Data items:
— START —
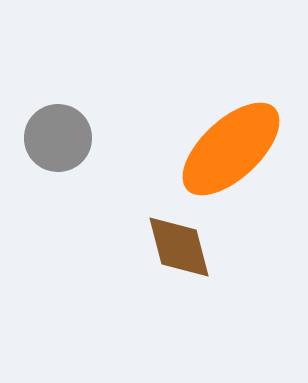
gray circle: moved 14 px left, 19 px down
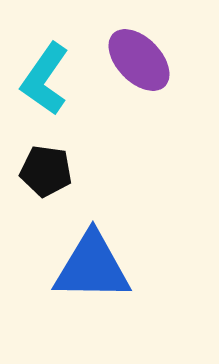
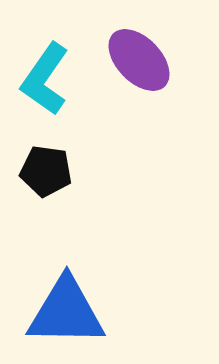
blue triangle: moved 26 px left, 45 px down
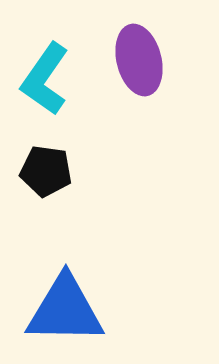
purple ellipse: rotated 30 degrees clockwise
blue triangle: moved 1 px left, 2 px up
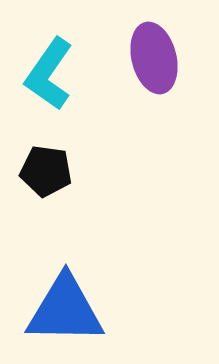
purple ellipse: moved 15 px right, 2 px up
cyan L-shape: moved 4 px right, 5 px up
— END —
# [STATED EXERCISE]
Rewrite the lines from the one containing "purple ellipse: moved 15 px right, 2 px up" through the end of the records, replacing every "px" with "pixels" and leaving all else the same. Give only those lines.

# [TASK OUTPUT]
purple ellipse: moved 15 pixels right, 2 pixels up
cyan L-shape: moved 4 pixels right, 5 pixels up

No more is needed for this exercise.